→ **Short problem**
Repeat the rows word for word, from their first line up to and including the line containing "(B) concrete".

═════ Records for the task ═════

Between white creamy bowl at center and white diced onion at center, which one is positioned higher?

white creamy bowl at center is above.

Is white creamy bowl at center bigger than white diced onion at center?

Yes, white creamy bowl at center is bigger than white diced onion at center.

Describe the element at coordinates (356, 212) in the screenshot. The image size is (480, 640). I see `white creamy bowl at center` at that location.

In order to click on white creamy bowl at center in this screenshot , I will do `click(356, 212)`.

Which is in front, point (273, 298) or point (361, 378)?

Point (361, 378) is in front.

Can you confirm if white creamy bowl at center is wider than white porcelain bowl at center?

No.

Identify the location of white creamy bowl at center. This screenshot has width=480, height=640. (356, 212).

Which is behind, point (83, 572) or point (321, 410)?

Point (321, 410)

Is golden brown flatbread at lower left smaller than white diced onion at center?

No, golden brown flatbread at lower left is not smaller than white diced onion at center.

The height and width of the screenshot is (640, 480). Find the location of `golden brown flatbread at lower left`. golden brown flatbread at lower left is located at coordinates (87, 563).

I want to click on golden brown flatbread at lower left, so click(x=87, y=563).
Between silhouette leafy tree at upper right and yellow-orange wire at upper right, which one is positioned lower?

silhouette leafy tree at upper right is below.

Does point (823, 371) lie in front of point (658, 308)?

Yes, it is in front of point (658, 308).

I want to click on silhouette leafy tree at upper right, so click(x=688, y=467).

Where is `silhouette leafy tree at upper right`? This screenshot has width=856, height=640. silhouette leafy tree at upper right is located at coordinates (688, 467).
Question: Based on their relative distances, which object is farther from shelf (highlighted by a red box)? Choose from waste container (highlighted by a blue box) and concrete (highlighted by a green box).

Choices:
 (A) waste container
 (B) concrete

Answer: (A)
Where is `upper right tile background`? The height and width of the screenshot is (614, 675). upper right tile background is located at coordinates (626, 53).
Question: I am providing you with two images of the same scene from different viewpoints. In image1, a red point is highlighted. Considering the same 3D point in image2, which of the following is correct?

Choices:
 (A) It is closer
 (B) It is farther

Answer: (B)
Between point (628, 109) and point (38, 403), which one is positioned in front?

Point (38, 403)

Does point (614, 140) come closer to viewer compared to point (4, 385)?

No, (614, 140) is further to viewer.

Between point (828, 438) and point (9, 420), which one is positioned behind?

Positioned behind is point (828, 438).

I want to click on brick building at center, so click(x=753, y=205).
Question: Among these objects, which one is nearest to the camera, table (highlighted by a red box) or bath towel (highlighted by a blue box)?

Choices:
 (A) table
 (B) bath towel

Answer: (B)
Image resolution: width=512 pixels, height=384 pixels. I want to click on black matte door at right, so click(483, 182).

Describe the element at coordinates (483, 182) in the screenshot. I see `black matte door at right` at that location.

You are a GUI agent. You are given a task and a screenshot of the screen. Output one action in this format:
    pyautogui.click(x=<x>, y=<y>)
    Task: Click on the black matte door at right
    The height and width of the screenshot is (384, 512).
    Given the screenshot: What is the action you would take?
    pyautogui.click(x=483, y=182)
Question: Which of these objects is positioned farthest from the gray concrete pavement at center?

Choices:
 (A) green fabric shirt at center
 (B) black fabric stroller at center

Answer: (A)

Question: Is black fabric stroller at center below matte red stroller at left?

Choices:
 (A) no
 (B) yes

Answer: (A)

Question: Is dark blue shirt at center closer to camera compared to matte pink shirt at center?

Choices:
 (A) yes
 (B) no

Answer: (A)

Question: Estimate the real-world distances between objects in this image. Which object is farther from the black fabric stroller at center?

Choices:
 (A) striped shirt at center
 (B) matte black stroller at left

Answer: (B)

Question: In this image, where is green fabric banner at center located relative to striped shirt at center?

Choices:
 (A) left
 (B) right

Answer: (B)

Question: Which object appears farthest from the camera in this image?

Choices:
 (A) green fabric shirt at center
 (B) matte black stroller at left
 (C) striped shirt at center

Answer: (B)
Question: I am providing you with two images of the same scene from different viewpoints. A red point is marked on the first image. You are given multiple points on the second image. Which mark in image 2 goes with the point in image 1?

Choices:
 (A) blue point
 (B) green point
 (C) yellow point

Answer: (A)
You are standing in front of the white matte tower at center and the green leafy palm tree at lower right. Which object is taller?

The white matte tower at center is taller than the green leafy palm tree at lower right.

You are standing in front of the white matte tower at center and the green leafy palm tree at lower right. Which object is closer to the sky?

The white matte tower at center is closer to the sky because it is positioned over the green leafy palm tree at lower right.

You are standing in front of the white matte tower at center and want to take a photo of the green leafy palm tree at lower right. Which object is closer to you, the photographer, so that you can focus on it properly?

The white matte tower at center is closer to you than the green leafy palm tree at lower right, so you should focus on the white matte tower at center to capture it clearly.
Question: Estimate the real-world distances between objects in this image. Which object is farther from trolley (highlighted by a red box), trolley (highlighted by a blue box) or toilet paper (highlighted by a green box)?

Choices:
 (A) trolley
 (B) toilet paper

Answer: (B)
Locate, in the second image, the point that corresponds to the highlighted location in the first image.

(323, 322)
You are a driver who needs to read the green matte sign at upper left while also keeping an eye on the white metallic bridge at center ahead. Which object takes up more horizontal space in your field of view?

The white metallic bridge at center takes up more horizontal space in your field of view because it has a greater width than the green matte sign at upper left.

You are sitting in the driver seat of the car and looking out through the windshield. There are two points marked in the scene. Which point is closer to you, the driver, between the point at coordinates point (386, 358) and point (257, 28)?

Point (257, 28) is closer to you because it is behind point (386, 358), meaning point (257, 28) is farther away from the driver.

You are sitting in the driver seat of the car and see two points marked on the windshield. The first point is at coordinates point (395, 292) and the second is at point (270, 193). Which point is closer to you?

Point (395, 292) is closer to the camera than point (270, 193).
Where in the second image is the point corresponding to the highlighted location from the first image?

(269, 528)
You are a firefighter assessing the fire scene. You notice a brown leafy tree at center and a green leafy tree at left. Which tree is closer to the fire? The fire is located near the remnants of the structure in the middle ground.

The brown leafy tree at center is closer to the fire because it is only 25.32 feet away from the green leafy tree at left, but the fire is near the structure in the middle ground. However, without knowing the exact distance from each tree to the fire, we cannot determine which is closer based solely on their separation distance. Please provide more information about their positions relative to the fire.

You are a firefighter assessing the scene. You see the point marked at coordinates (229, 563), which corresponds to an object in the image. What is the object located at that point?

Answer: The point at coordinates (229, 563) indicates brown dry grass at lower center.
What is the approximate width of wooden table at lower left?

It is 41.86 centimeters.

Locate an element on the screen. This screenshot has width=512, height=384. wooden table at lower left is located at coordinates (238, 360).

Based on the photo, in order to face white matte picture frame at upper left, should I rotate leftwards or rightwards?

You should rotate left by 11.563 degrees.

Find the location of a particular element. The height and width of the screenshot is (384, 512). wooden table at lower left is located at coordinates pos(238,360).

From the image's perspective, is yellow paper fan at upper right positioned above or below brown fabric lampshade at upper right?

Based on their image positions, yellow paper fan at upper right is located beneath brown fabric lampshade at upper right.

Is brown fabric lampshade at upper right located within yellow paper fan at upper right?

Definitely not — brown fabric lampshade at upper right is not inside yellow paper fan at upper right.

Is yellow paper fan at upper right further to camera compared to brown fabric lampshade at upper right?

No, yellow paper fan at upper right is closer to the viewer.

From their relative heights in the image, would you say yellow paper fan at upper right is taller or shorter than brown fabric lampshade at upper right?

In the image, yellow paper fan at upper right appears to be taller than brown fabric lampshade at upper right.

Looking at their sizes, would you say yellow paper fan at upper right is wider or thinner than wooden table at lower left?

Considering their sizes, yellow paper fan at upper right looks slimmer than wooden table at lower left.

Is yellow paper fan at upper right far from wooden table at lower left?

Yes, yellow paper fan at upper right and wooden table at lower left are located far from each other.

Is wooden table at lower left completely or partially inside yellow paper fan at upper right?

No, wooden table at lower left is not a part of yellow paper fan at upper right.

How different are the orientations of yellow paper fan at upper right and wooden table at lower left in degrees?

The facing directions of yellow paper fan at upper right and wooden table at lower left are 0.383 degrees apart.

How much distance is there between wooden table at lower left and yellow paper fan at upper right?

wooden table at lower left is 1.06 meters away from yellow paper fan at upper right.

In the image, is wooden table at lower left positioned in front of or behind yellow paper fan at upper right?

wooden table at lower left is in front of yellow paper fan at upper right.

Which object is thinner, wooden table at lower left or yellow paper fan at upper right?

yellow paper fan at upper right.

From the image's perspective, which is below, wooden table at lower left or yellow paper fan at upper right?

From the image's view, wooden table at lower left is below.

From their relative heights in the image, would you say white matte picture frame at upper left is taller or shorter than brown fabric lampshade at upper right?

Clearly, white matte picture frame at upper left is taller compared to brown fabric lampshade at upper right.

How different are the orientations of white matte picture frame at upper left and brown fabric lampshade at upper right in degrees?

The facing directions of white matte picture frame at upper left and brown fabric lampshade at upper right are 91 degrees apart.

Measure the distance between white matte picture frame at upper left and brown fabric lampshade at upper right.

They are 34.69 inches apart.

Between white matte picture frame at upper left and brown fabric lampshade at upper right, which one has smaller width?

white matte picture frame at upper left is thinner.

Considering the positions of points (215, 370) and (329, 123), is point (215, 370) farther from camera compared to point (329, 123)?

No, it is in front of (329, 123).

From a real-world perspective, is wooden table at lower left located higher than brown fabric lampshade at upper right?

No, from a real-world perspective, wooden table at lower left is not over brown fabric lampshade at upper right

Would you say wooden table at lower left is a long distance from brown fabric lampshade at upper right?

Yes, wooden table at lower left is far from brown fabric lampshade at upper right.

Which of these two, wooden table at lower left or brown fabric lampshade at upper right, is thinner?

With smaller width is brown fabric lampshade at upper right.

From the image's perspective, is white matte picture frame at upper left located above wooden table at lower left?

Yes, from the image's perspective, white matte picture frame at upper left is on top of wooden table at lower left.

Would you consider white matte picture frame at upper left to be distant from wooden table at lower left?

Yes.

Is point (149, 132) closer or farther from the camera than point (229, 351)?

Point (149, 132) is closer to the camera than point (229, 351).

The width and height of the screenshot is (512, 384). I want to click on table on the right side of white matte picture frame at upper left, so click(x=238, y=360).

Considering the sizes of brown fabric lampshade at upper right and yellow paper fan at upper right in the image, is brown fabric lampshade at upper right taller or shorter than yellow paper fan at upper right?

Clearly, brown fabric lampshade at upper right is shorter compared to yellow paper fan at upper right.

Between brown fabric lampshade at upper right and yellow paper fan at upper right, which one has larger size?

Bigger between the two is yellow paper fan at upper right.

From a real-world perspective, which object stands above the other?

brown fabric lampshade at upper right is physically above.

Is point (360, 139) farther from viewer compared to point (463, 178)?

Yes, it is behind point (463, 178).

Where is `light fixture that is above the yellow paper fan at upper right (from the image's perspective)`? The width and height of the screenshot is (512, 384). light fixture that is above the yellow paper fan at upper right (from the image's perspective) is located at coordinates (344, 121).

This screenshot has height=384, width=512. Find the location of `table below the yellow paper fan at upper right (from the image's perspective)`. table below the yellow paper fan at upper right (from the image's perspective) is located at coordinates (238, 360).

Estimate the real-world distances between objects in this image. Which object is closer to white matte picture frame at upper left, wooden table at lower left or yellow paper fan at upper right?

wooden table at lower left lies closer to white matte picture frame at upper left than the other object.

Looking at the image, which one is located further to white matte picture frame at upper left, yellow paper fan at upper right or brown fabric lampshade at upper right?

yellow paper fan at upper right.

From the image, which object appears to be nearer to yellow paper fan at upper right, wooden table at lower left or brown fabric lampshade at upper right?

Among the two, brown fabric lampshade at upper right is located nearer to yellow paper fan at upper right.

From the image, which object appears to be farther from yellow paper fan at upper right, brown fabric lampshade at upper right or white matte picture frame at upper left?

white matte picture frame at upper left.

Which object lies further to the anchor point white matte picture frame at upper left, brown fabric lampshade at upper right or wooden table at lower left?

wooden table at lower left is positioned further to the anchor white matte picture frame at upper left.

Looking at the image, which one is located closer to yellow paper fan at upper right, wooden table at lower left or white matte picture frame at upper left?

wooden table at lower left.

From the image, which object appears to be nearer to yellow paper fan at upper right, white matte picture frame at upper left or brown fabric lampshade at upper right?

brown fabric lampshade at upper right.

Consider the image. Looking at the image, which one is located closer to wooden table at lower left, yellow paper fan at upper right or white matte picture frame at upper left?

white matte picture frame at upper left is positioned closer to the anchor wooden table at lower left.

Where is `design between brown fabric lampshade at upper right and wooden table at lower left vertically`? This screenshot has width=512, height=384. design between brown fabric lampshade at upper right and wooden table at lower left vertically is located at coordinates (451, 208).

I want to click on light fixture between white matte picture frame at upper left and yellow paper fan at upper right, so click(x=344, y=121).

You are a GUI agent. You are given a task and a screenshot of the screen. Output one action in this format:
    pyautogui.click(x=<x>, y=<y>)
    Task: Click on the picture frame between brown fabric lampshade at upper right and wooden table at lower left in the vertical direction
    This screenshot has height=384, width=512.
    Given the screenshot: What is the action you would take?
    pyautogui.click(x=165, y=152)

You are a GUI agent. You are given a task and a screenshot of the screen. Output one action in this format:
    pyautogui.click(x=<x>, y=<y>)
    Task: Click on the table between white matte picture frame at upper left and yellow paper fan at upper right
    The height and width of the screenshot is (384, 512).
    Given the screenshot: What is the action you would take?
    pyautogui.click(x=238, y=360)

═════

→ **Exercise output**
Between white creamy bowl at center and white diced onion at center, which one is positioned higher?

white creamy bowl at center is above.

Is white creamy bowl at center bigger than white diced onion at center?

Yes, white creamy bowl at center is bigger than white diced onion at center.

Describe the element at coordinates (356, 212) in the screenshot. The image size is (480, 640). I see `white creamy bowl at center` at that location.

In order to click on white creamy bowl at center in this screenshot , I will do `click(356, 212)`.

Which is in front, point (273, 298) or point (361, 378)?

Point (361, 378) is in front.

Can you confirm if white creamy bowl at center is wider than white porcelain bowl at center?

No.

Identify the location of white creamy bowl at center. This screenshot has width=480, height=640. (356, 212).

Which is behind, point (83, 572) or point (321, 410)?

Point (321, 410)

Is golden brown flatbread at lower left smaller than white diced onion at center?

No, golden brown flatbread at lower left is not smaller than white diced onion at center.

The height and width of the screenshot is (640, 480). Find the location of `golden brown flatbread at lower left`. golden brown flatbread at lower left is located at coordinates (87, 563).

I want to click on golden brown flatbread at lower left, so click(x=87, y=563).
Between silhouette leafy tree at upper right and yellow-orange wire at upper right, which one is positioned lower?

silhouette leafy tree at upper right is below.

Does point (823, 371) lie in front of point (658, 308)?

Yes, it is in front of point (658, 308).

I want to click on silhouette leafy tree at upper right, so click(x=688, y=467).

Where is `silhouette leafy tree at upper right`? This screenshot has width=856, height=640. silhouette leafy tree at upper right is located at coordinates (688, 467).
Question: Based on their relative distances, which object is farther from shelf (highlighted by a red box)? Choose from waste container (highlighted by a blue box) and concrete (highlighted by a green box).

Choices:
 (A) waste container
 (B) concrete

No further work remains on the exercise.